Gather every line in the listing below that contains the string "kern". The match is case-sensitive.

> **Collected data entries**
◇ ◇ ◇ ◇ ◇ ◇ ◇

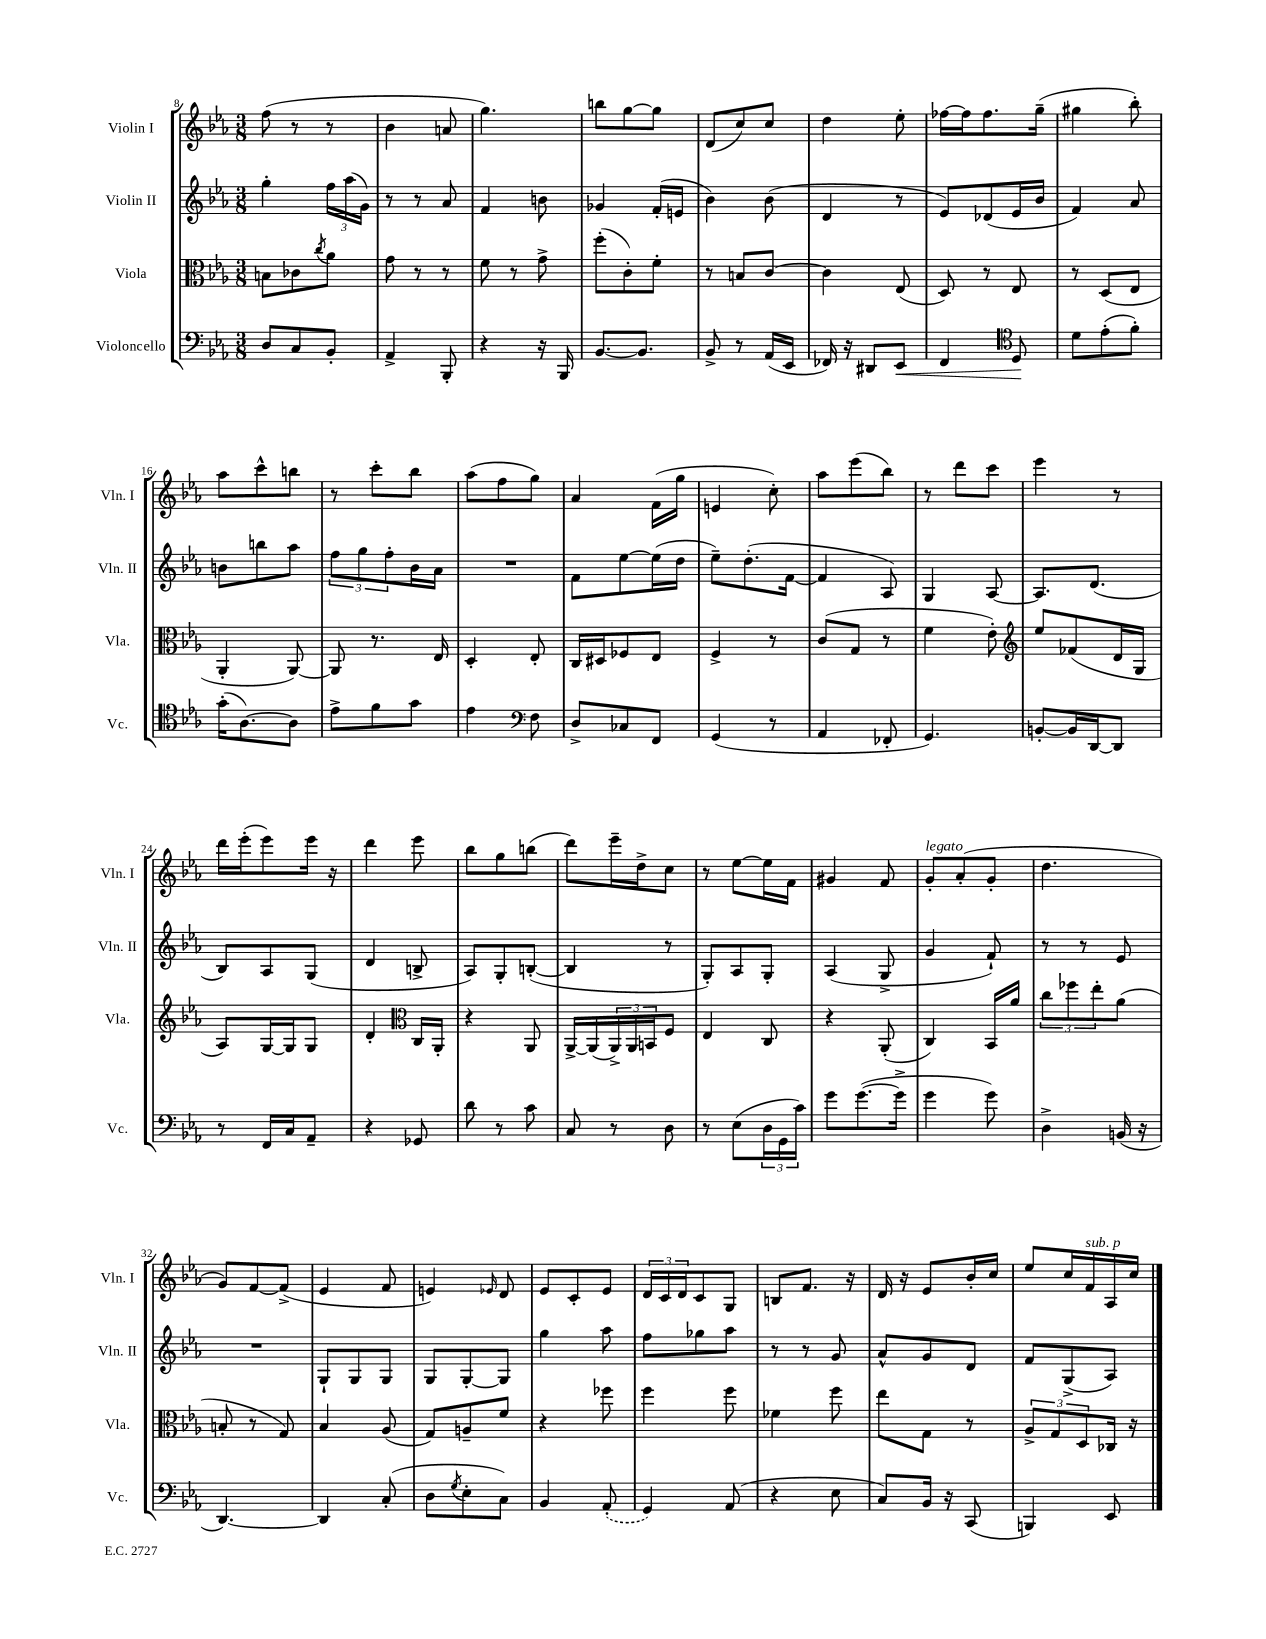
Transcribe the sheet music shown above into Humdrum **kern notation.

**kern	**kern	**kern	**kern
*staff4	*staff3	*staff2	*staff1
*clefF4	*clefC3	*clefG2	*clefG2
*k[b-e-a-]	*k[b-e-a-]	*k[b-e-a-]	*k[b-e-a-]
*M3/8	*M3/8	*M3/8	*M3/8
8D/L	8B\L	4gg'\	(8ff\
8C/	8c-\	.	8r
.	8qcc/	.	.
8BB-'/J	8a-\J	24ff\LL	8r
.	.	(24aa-\	.
.	.	24g\JJ)	.
=	=	=	=
4AA-^/	8g\	8r	4b-\
.	8r	8r	.
8BBB-'/	8r	8a-/	8a/
=	=	=	=
4r	8f\	4f/	4.gg\)
.	8r	.	.
16r	8g^\	8b\	.
16BBB-/	.	.	.
=	=	=	=
[8.BB-/L	(8ff'\L	4g-/	8bb\L
.	8c'\)	.	[8gg\
8.BB-/]J	.	.	.
.	8f'\J	(16f'/LL	8gg\]J
.	.	16e/JJ	.
=	=	=	=
8BB-^/	8r	4b-\)	(8d/L
8r	8B/L	.	8cc/)
(16AA-/LL	[8c/J	(8b-\	8cc/J
16EE-/JJ	.	.	.
=	=	=	=
16FF-/)	4c\]	4d/	4dd\
16r	.	.	.
8DD#/L	.	.	.
8EE-/J	(8E-/	8r	8ee-'\
=	=	=	=
4FF/	8D/)	8e-/L)	[16ff-\LL
.	.	.	16ff-\]J
.	8r	(8d-/	8.ff-\
*clefC4	*	*	*
8D/	8E-/	16e-/L	.
.	.	16b-/JJ	(16gg~\Jk
=	=	=	=
8d\L	8r	4f/)	4gg#\
(8e-'\	(8D/L	.	.
8f'\J)	8E-/J	8a-/	8bb-'\)
=	=	=	=
(16g'\LK	4AA-'/	8b\L	8aa-\L
[8.A-\)	.	.	.
.	.	8bb\	8ccc^^\
8A-\]J	[8AA-/)	8aa-\J	8bb\J
=	=	=	=
8e-^\L	8AA-/]	12ff\L	8r
.	.	12gg\	.
8f\	8.r	.	8ccc'\L
.	.	12ff'\	.
8g\J	.	16b-\L	8bb-\J
.	16E-/	16a-\JJ	.
=	=	=	=
4e-\	4D'/	4.r	(8aa-\L
.	.	.	8ff\
*clefF4	*	*	*
8F\	8E-'/	.	8gg\J)
=	=	=	=
8D^/L	16C/LL	8f\L	4a-/
.	16D#/J	.	.
8C-/	8F-/	[8ee-\	.
8FF/J	8E-/J	(16ee-\]L	(16f\LL
.	.	16dd\JJ	16gg\JJ
=	=	=	=
(4GG/	4F^/	8ee-~\L)	4e/
.	.	(8.dd'\	.
8r	8r	.	8cc'\)
.	.	[16f\Jk	.
=	=	=	=
4AA-/	(8c/L	4f/]	8aa-\L
.	8G/J	.	(8eee-\
8FF-'/	8r	8A-/)	8bb-\J)
=	=	=	=
4.GG/)	4f\	4G/	8r
.	.	.	8ddd\L
.	8e-'\)	[8A-/	8ccc\J
=	=	=	=
*	*clefG2	*	*
[8BB'/L	8ee-/L	8.A-/]L	4eee-\
16BB/]L	(8f-/	.	.
[16DD/J	.	(8.d/J	.
8DD/]J	16d/L	.	8r
.	16G/JJ	.	.
=	=	=	=
8r	8A-/L)	8B-/L)	16ddd\LL
.	.	.	(16eee-'\J
16FF/LL	[16G/L	8A-/	8eee-\)
16C/J	16G/]J	.	.
8AA-~/J	8G/J	(8G/J	16eee-\Jk
.	.	.	16r
=	=	=	=
4r	4d'/	4d/	4ddd\
*	*clefC3	*	*
8GG-/	16C/LL	8B^/	8eee-\
.	16AA-'/JJ	.	.
=	=	=	=
8d\	4r	8A-/L)	8bb-\L
8r	.	8G'/	8gg\
8c\	8AA-/	([8B'/J	(8bb\J
=	=	=	=
8C/	[16AA-^/LL	4B/]	8ddd\L)
.	(16AA-/]	.	.
8r	24AA-^/)	.	16eee-~\L
.	24AA-/	.	.
.	.	.	16dd^\J
.	24BB/J	.	.
8D\	8F/J	8r	8cc\J
=	=	=	=
8r	4E-/	8G'/L)	8r
(8E-\L	.	8A-/	[8ee-\L
24D\L	8C/	8G'/J	16ee-\]L
24GG\	.	.	.
.	.	.	16f\JJ
24c\JJ)	.	.	.
=	=	=	=
8g\L	4r	(4A-/	4g#/
([8.g\	.	.	.
.	(8AA-'/	8G^/	8f/
16g^\]Jk	.	.	.
=	=	=	=
4g\	4C/)	4g/	8g'/L
.	.	.	(8a-'/
8g\)	16BB-/LL	8f`/)	8g'/J
.	16a-/JJ	.	.
=	=	=	=
4D^\	12cc\L	8r	4.dd\
.	12ff-\	.	.
.	.	8r	.
.	12ee-'\	.	.
(16BB/	(8a-\J	8e-/	.
16r	.	.	.
=	=	=	=
[4.DD/)	8B'/	4.r	8g/L)
.	8r	.	[8f/
.	8G/)	.	(8f^/]J
=	=	=	=
4DD/]	4B-/	8G`/L	4e-/
.	.	8G/	.
(8C'/	(8A-/	8G/J	8f/
=	=	=	=
8D\L	8G/L)	8G/L	4e/)
8qG/	.	.	.
8E-'\	8A~/	[8G'/	.
.	.	.	16qqe-/
8C\J)	8f/J	8G/]J	8d/
=	=	=	=
4BB-/	4r	4gg\	8e-/L
.	.	.	8c'/
(8AA-'/	8ff-\	8aa-\	8e-/J
=	=	=	=
4GG/)	4ff\	8ff\L	24d/LL
.	.	.	24c/
.	.	.	24d/J
.	.	8gg-\	8c/
(8AA-/	8ff\	8aa-\J	8G/J
=	=	=	=
4r	4f-\	8r	8B/L
.	.	8r	8.f/J
8E-\	8ff\	8g/	.
.	.	.	16r
=	=	=	=
8C/L)	8ee-\L	8a-^^/L	16d/
.	.	.	16r
16BB-/Jk	8G\J	8g/	8e-/L
16r	.	.	.
(8CC/	8r	8d/J	16b-'/L
.	.	.	16cc/JJ
=	=	=	=
4BBB/)	12A-^/L	8f/L	8ee-/L
.	12G/	.	.
.	.	(8G^/	16cc/L
.	12D/	.	.
.	.	.	16f/
8EE-/	16C-/Jk	8A-/J)	16A-/
.	16r	.	16cc/JJ
==	==	==	==
*-	*-	*-	*-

◇ ◇ ◇ ◇ ◇ ◇ ◇

> **Result of this task**
Transcribe the sheet music shown above into Humdrum **kern notation.
**kern	**kern	**kern	**kern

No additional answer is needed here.